* **Data to use**:

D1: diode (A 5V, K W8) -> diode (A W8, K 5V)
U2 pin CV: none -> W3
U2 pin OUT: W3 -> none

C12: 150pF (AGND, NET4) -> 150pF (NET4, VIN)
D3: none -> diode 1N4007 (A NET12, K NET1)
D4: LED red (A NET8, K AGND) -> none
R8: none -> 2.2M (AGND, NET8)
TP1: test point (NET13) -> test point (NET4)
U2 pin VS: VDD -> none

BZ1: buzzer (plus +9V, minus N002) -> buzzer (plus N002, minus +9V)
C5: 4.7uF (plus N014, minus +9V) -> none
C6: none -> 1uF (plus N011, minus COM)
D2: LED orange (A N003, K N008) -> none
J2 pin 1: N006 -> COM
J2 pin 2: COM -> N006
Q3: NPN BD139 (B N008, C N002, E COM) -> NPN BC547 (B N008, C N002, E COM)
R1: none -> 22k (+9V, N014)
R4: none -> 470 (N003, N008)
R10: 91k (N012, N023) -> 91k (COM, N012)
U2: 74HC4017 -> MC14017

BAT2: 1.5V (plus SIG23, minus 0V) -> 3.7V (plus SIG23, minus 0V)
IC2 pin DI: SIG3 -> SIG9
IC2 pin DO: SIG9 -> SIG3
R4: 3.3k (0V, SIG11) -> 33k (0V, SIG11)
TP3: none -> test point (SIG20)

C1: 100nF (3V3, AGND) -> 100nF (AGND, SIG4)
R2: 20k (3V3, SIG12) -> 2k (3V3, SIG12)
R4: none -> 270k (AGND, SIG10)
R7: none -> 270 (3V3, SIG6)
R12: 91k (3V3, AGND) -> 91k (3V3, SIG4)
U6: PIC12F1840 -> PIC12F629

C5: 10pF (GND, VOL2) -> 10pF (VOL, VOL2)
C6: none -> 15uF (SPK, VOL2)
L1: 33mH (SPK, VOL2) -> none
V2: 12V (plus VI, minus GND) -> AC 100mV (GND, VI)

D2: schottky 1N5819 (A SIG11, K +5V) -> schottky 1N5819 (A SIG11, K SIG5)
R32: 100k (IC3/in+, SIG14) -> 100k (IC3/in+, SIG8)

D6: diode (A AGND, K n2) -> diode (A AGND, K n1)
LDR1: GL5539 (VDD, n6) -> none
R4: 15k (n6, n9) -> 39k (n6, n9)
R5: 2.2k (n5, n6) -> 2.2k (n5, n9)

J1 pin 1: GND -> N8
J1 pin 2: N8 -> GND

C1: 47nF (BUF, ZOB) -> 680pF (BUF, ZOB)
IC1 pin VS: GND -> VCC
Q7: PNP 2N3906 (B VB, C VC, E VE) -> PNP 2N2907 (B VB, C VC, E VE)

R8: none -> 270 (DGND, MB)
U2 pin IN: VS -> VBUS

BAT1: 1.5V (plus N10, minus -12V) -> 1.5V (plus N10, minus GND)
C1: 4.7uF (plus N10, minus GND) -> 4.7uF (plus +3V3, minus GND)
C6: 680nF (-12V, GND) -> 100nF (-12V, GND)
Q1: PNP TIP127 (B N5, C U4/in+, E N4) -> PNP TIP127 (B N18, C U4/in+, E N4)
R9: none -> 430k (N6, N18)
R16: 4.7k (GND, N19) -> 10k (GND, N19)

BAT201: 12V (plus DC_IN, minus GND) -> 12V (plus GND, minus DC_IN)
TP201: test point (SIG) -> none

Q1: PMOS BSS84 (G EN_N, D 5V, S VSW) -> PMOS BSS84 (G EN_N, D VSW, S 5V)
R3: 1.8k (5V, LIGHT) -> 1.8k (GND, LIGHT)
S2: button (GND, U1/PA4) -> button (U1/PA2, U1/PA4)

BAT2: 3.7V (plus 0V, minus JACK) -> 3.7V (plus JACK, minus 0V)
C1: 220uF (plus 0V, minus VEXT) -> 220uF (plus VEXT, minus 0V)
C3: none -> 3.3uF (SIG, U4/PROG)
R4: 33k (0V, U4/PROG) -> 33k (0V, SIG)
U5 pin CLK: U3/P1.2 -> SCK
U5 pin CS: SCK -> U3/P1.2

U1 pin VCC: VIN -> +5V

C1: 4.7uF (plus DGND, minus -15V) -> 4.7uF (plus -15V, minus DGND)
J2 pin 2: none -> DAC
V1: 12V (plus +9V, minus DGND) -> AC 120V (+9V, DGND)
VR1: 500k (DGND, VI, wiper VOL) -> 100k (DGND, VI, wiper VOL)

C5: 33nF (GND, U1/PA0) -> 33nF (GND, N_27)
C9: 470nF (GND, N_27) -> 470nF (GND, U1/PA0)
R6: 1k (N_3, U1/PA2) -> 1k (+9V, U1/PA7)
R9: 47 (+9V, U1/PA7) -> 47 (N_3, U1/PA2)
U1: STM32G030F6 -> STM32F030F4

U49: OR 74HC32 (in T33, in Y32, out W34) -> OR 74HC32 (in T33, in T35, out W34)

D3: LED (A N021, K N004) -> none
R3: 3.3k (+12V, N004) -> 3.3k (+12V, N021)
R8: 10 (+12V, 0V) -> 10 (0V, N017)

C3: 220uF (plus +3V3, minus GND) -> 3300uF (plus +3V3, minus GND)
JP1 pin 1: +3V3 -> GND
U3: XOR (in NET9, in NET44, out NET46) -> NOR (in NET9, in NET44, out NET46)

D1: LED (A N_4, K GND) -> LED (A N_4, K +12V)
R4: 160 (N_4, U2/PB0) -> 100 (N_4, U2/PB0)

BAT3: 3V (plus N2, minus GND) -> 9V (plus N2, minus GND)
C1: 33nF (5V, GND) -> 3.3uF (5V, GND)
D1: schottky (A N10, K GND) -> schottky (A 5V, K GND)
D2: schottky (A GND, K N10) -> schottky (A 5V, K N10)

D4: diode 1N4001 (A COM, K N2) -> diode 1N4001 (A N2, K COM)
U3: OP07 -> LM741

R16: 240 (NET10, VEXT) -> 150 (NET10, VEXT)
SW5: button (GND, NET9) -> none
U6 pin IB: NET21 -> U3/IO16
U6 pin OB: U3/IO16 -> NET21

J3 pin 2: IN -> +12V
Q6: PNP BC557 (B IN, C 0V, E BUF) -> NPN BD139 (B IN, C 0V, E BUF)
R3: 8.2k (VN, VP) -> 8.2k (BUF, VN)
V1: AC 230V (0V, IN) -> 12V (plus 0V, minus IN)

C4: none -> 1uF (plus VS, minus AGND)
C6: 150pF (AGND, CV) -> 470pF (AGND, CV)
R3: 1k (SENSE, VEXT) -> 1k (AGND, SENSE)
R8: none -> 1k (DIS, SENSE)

* **Your instructions**:
Looking at the data above, return every line from the one with "V1: 12V (plus" down to the one with "U1: STM32G030F6 -> STM32F030F4", exactly and inclusively.

* **Solution**:
V1: 12V (plus +9V, minus DGND) -> AC 120V (+9V, DGND)
VR1: 500k (DGND, VI, wiper VOL) -> 100k (DGND, VI, wiper VOL)

C5: 33nF (GND, U1/PA0) -> 33nF (GND, N_27)
C9: 470nF (GND, N_27) -> 470nF (GND, U1/PA0)
R6: 1k (N_3, U1/PA2) -> 1k (+9V, U1/PA7)
R9: 47 (+9V, U1/PA7) -> 47 (N_3, U1/PA2)
U1: STM32G030F6 -> STM32F030F4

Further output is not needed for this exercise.